Assignment — Set down each record exactly. Omit the pictures.
::: Records for the task :::
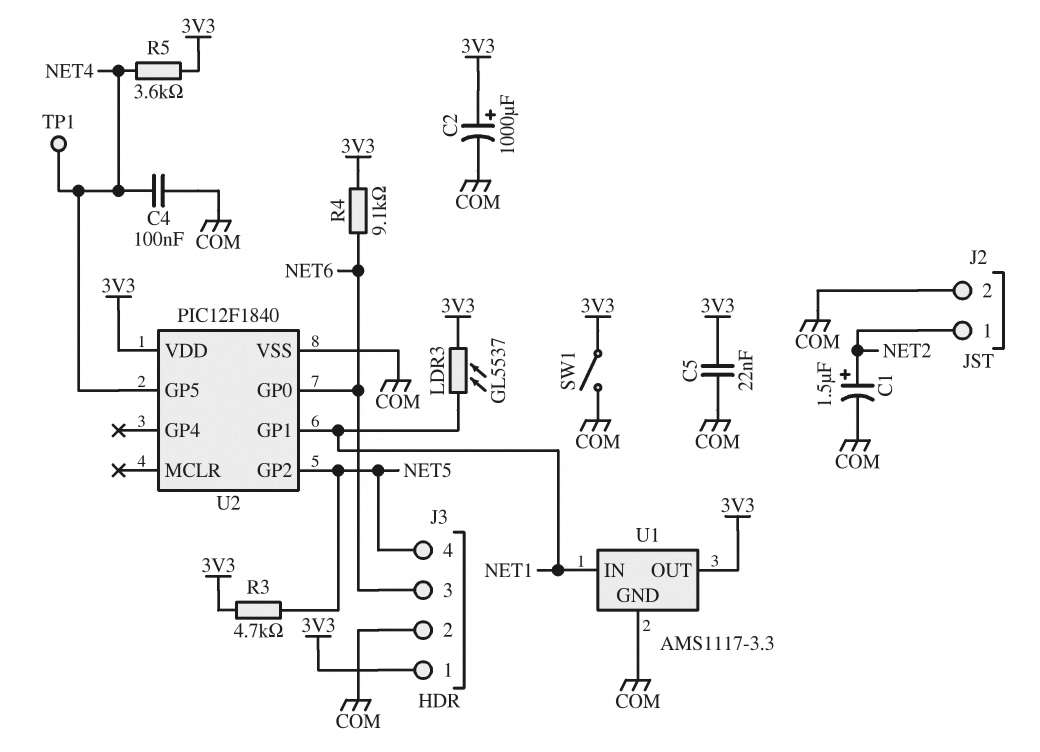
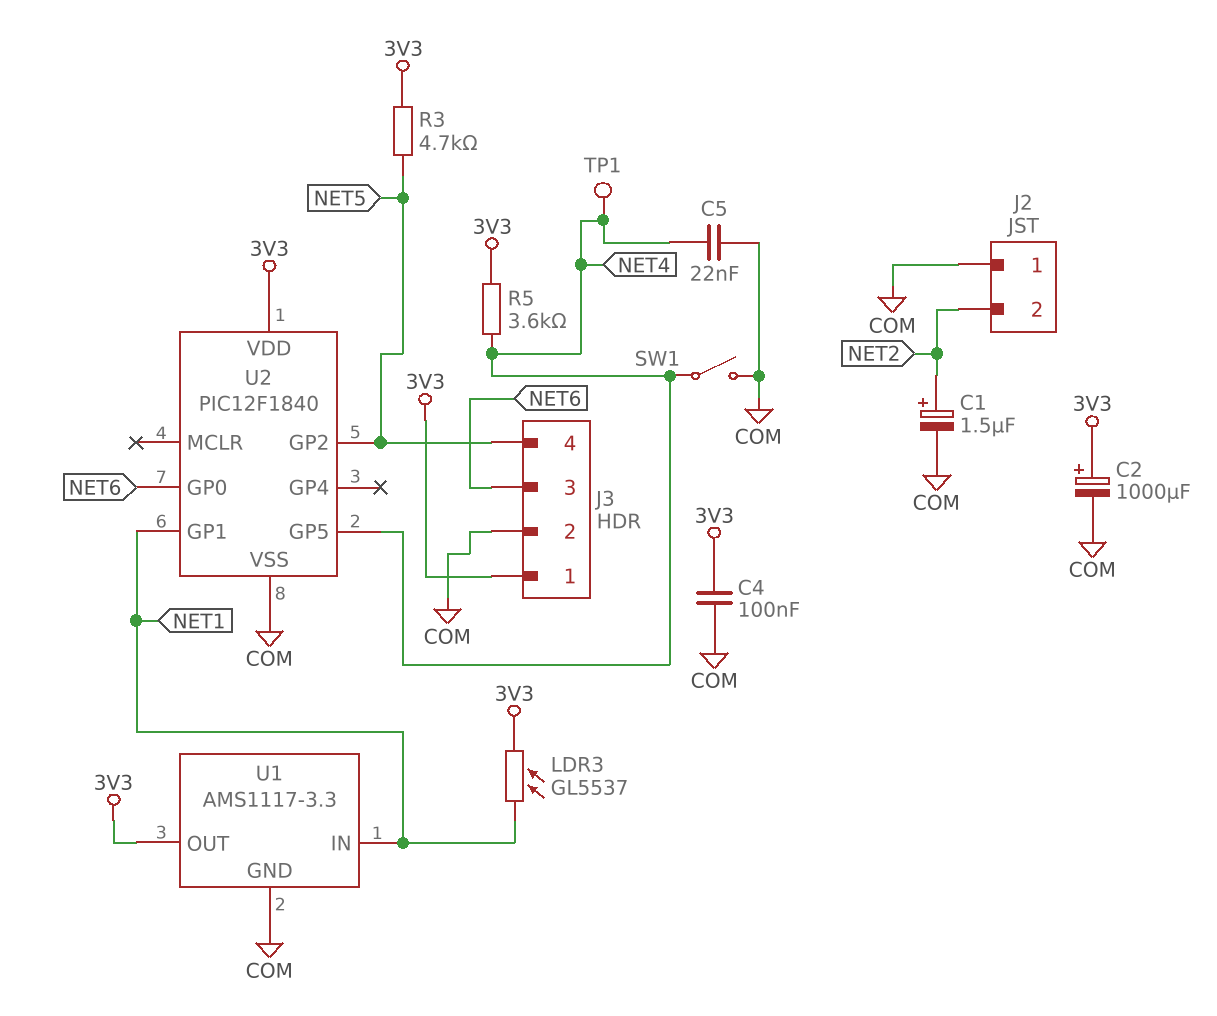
C4: 100nF (COM, NET4) -> 100nF (3V3, COM)
C5: 22nF (3V3, COM) -> 22nF (COM, NET4)
J2 pin 1: NET2 -> COM
J2 pin 2: COM -> NET2
R4: 9.1k (3V3, NET6) -> none
SW1: switch (3V3, COM) -> switch (COM, NET4)

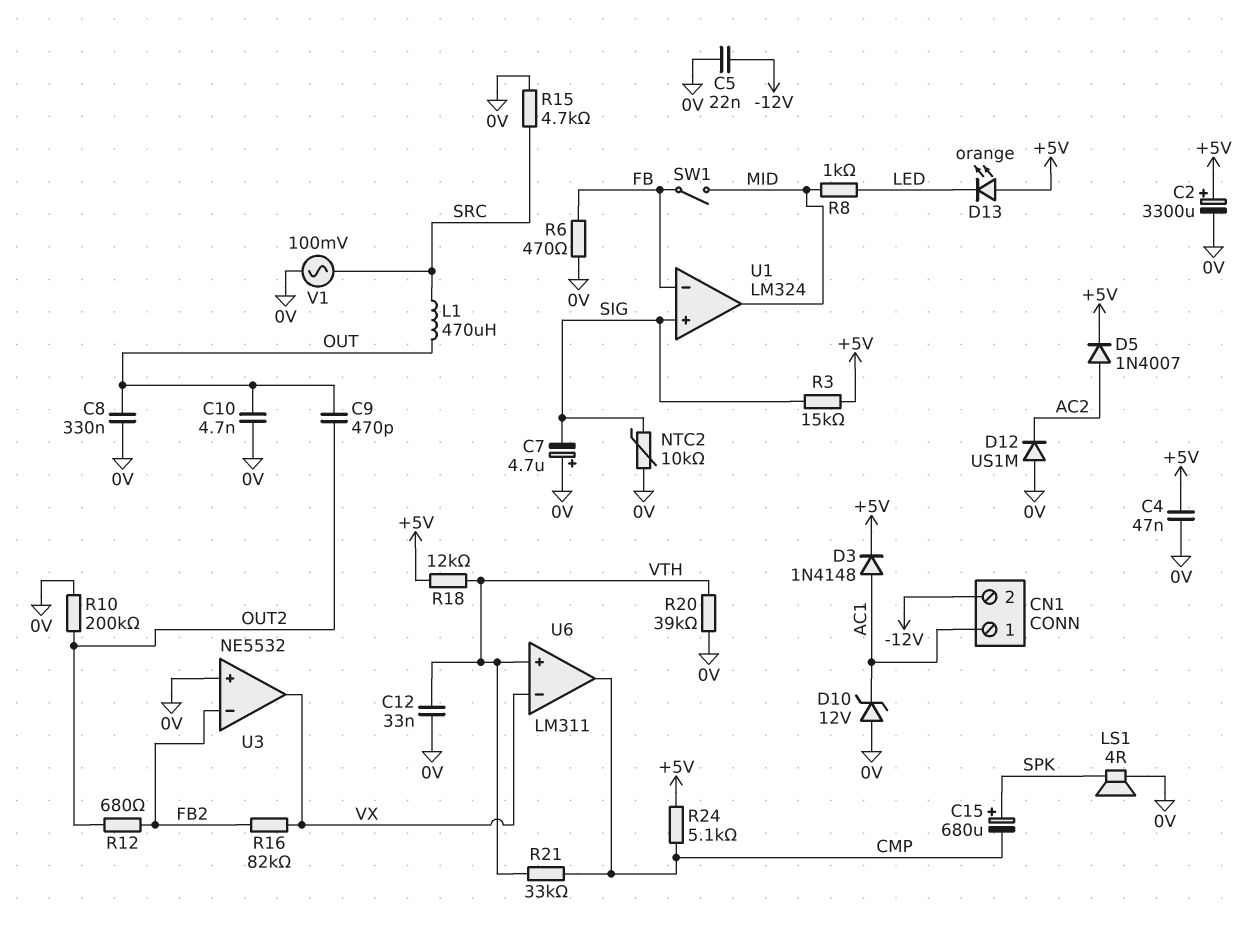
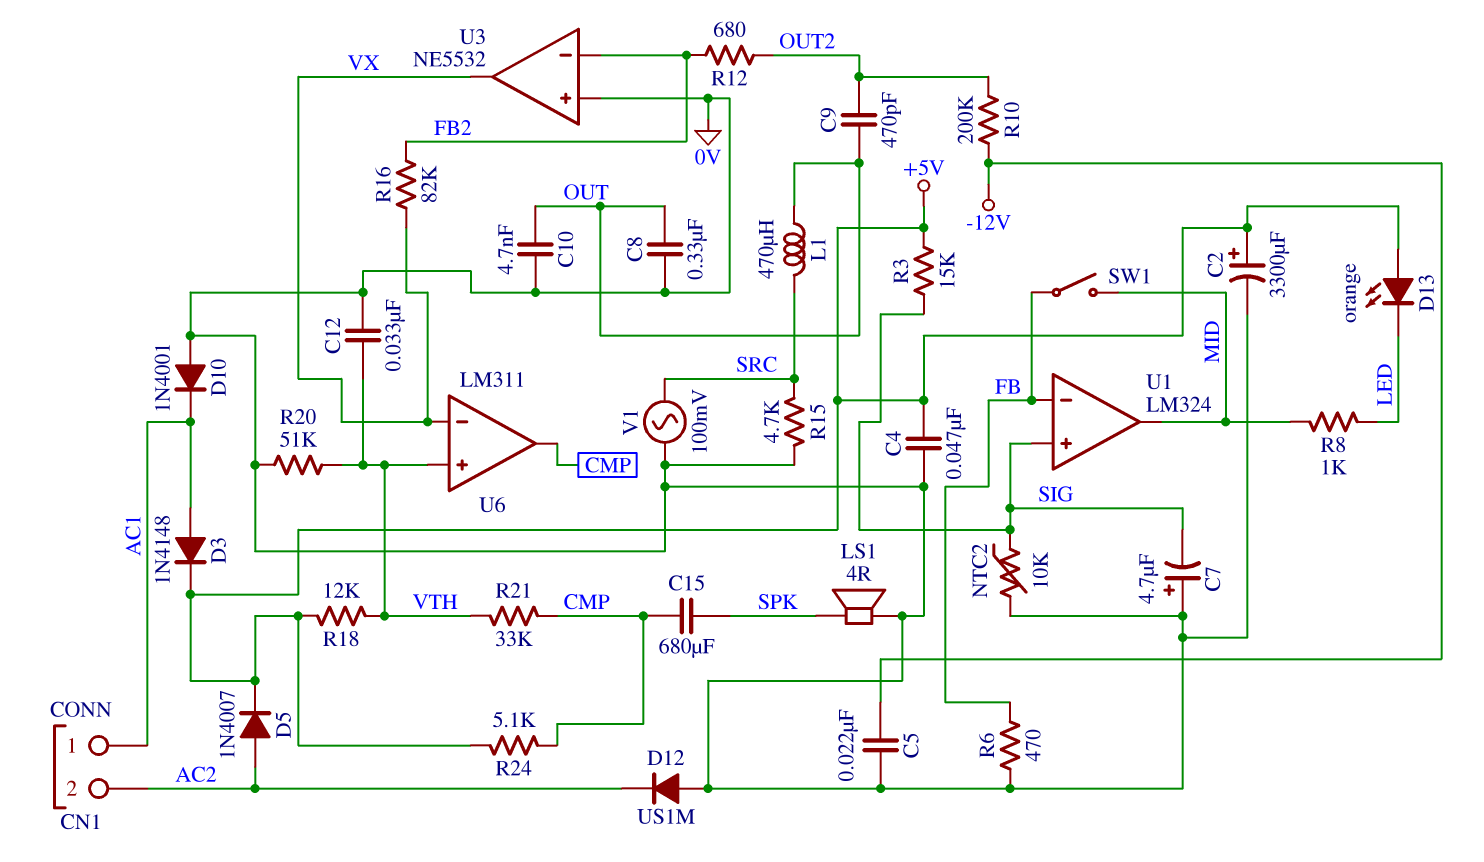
C15: 680uF (plus SPK, minus CMP) -> 680uF (CMP, SPK)
CN1 pin 2: -12V -> AC2
D10: zener 12V (A 0V, K AC1) -> diode 1N4001 (A 0V, K AC1)
R10: 200k (0V, OUT2) -> 200k (-12V, OUT2)
R20: 39k (0V, VTH) -> 51k (0V, VTH)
:::
Task result —
C4: 100nF (COM, NET4) -> 100nF (3V3, COM)
C5: 22nF (3V3, COM) -> 22nF (COM, NET4)
J2 pin 1: NET2 -> COM
J2 pin 2: COM -> NET2
R4: 9.1k (3V3, NET6) -> none
SW1: switch (3V3, COM) -> switch (COM, NET4)

C15: 680uF (plus SPK, minus CMP) -> 680uF (CMP, SPK)
CN1 pin 2: -12V -> AC2
D10: zener 12V (A 0V, K AC1) -> diode 1N4001 (A 0V, K AC1)
R10: 200k (0V, OUT2) -> 200k (-12V, OUT2)
R20: 39k (0V, VTH) -> 51k (0V, VTH)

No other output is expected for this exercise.